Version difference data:

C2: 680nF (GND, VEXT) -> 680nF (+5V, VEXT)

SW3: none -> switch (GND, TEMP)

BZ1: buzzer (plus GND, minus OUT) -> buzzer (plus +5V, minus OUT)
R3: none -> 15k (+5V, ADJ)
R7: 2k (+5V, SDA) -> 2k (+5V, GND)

Work to be completed
Reading through the records above, report each line in which the string "none" is found.

Exercise response
SW3: none -> switch (GND, TEMP)
R3: none -> 15k (+5V, ADJ)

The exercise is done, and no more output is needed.